Give back exactly the lines from the one that includes "pos1: [486, 347]" to the last line below, both included, and no further lines.

⟨

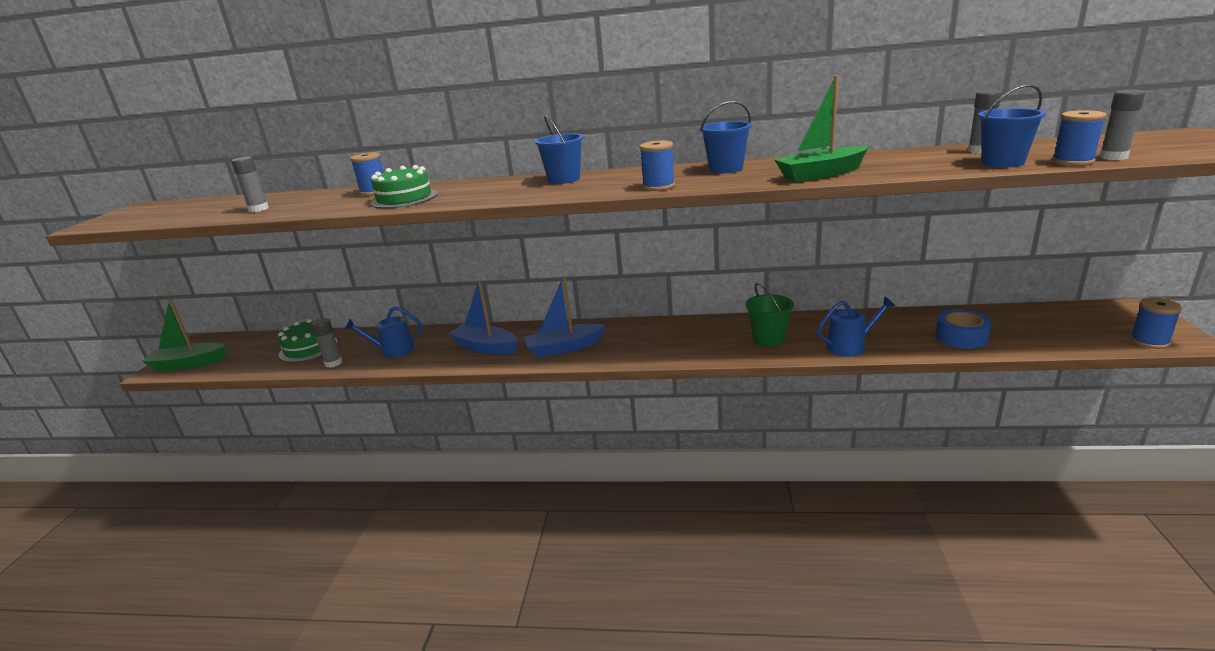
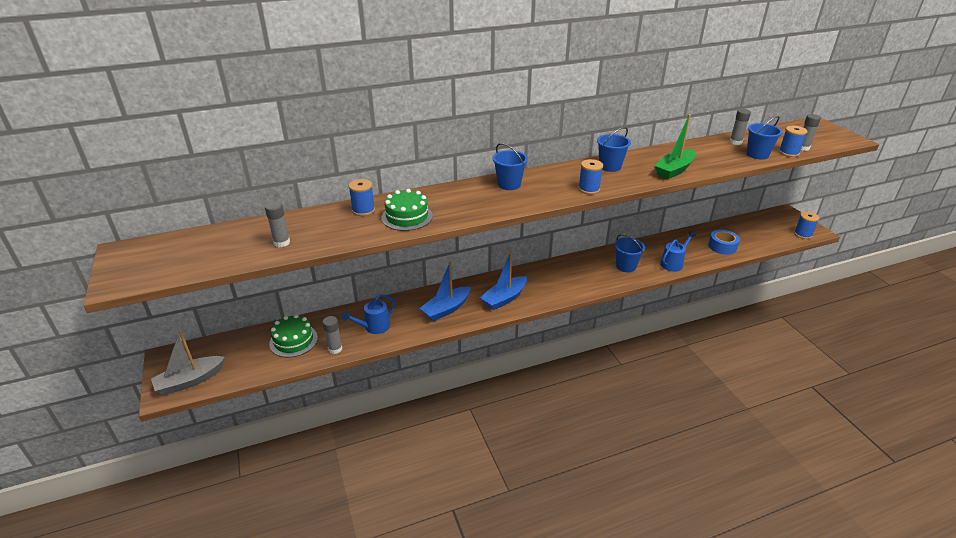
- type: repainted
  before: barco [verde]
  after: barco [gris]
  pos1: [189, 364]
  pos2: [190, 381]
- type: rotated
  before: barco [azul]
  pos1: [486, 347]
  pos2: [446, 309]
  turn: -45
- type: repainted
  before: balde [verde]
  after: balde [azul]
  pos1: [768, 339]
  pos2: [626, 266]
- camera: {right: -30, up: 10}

⟩

Task output:
  pos1: [486, 347]
  pos2: [446, 309]
  turn: -45
- type: repainted
  before: balde [verde]
  after: balde [azul]
  pos1: [768, 339]
  pos2: [626, 266]
- camera: {right: -30, up: 10}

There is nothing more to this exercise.